REQUIRED ACTION: Without the pictures, reproduce the records that follow exactly.

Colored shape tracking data
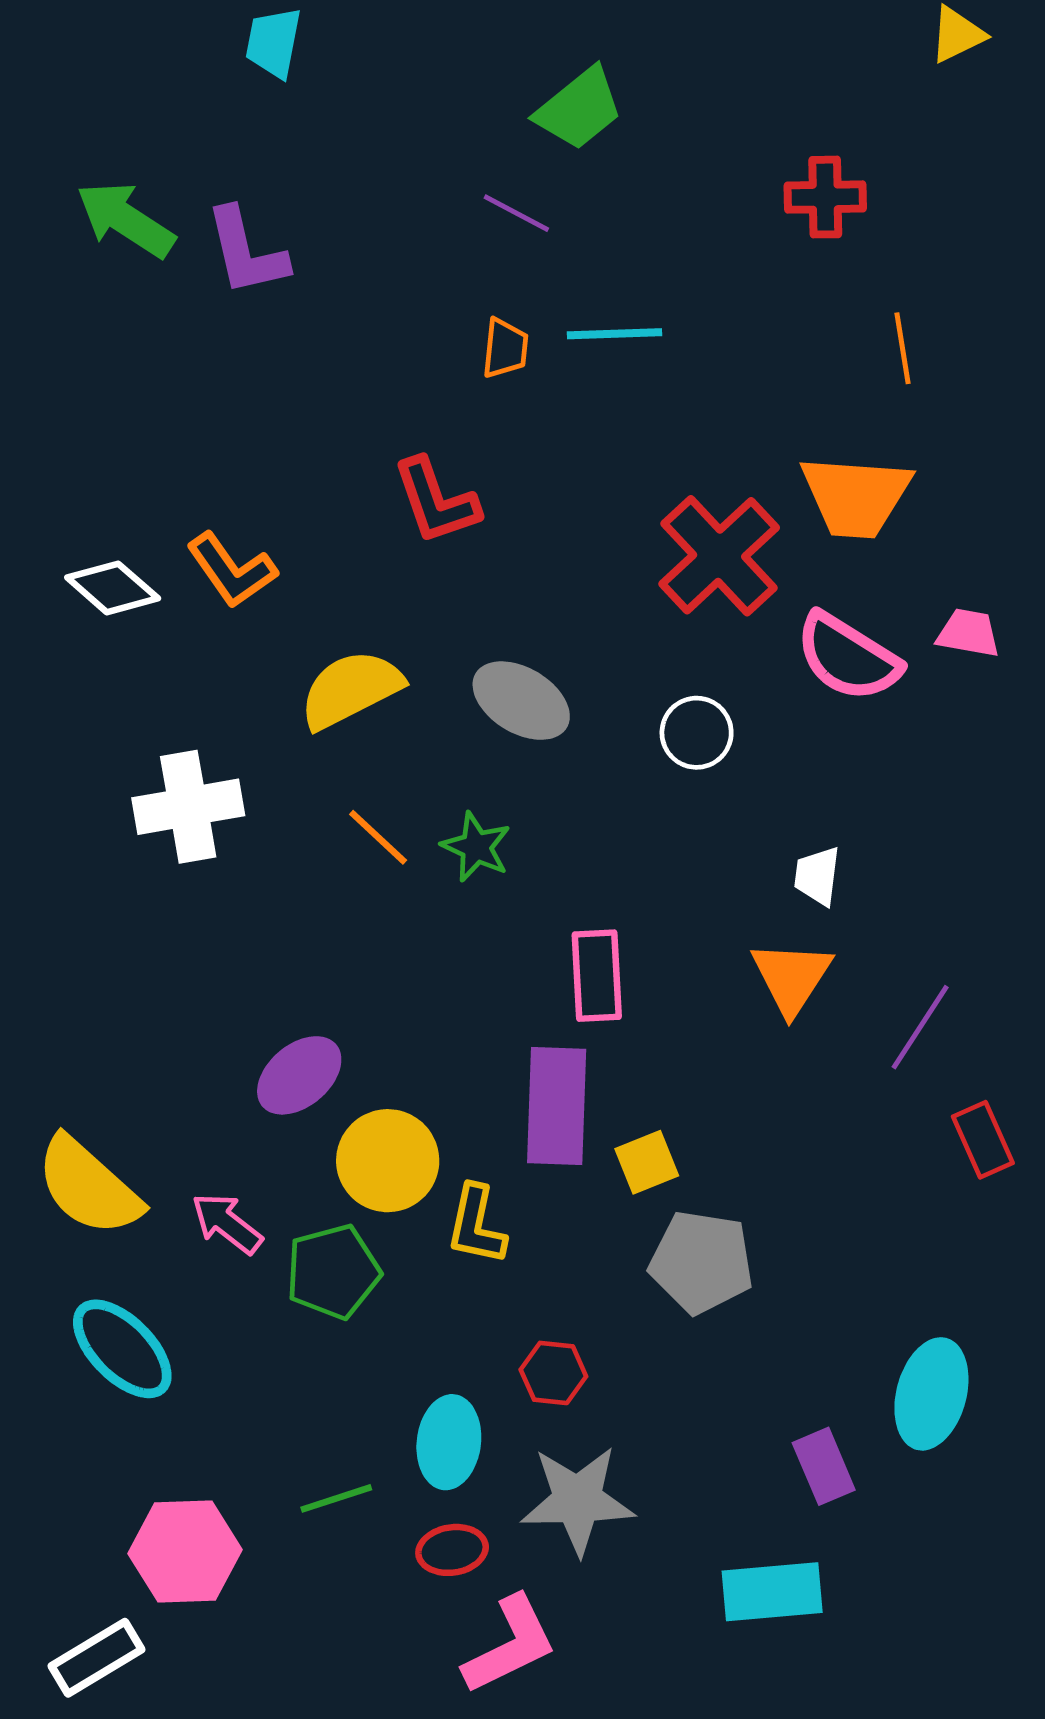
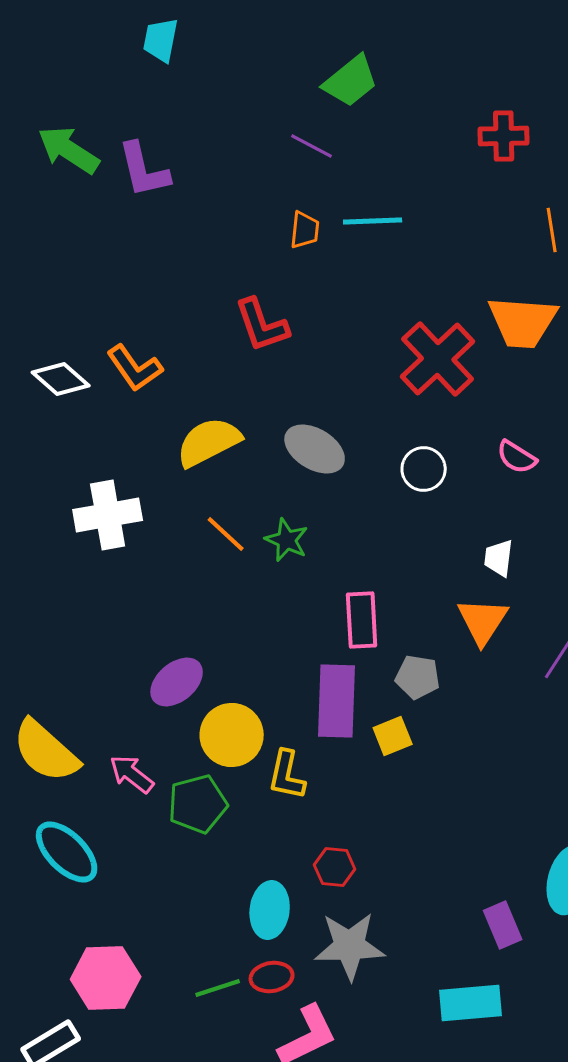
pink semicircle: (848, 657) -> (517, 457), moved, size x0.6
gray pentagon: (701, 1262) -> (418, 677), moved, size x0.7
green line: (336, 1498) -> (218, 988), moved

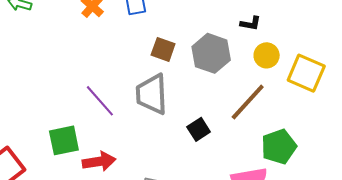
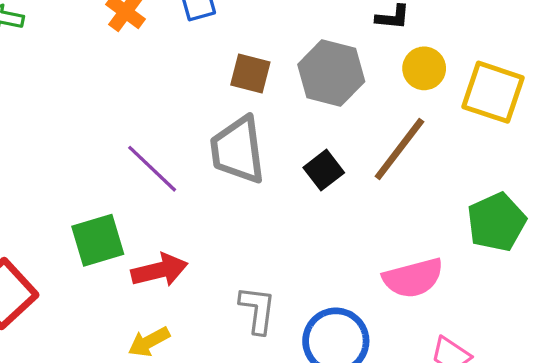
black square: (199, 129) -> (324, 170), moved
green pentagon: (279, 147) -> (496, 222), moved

RESULT OF THIS TASK:
pink semicircle: (848, 657) -> (517, 457), moved, size x0.6
gray pentagon: (701, 1262) -> (418, 677), moved, size x0.7
green line: (336, 1498) -> (218, 988), moved

black square: (199, 129) -> (324, 170), moved
green pentagon: (279, 147) -> (496, 222), moved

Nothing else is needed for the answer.